GOAL OF THE EXERCISE - In the records below, begin at the line that has "ENC3 pin CLK: RX2 -> TX2" and stop after the line that has "TOF1 pin SCL: D22 -> D23"; quote those lines verbatim and nothing more.

PROVIDED DATA -
# # #

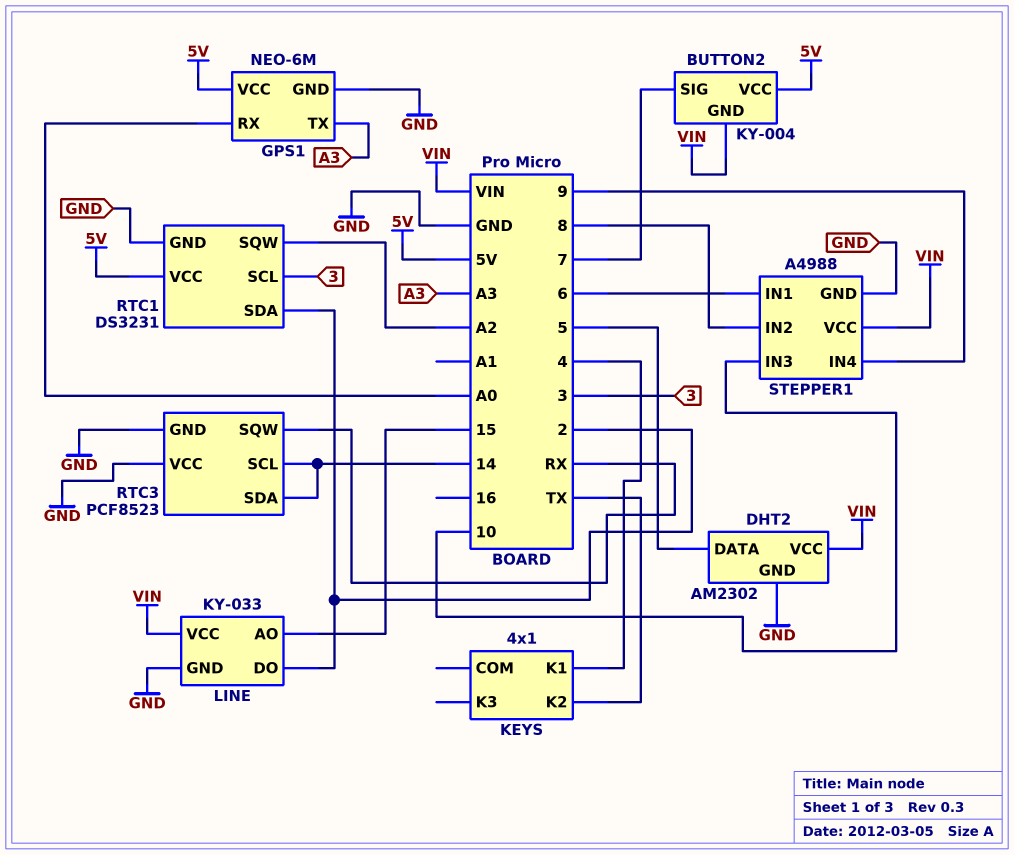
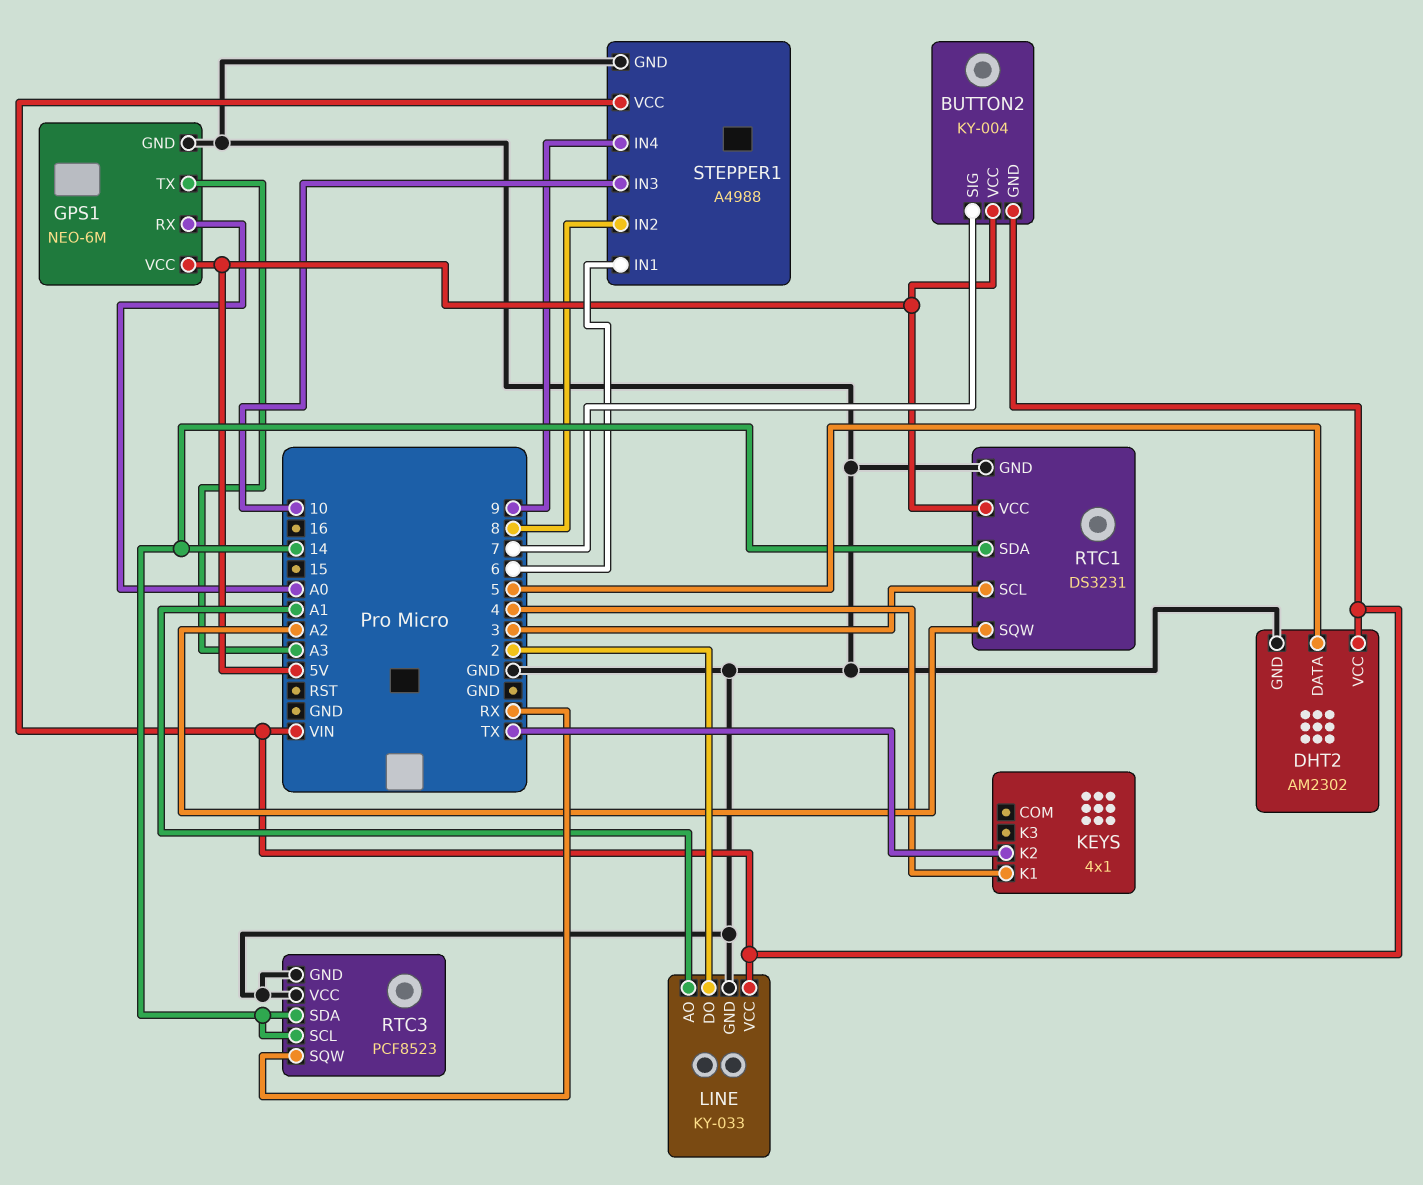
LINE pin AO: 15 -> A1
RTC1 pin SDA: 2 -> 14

# # #

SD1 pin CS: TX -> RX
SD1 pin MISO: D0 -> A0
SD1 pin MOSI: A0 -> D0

# # #

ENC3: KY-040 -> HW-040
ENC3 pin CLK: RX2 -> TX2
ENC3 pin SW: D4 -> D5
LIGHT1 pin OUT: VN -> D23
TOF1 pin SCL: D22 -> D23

# # #

REPLY -
ENC3 pin CLK: RX2 -> TX2
ENC3 pin SW: D4 -> D5
LIGHT1 pin OUT: VN -> D23
TOF1 pin SCL: D22 -> D23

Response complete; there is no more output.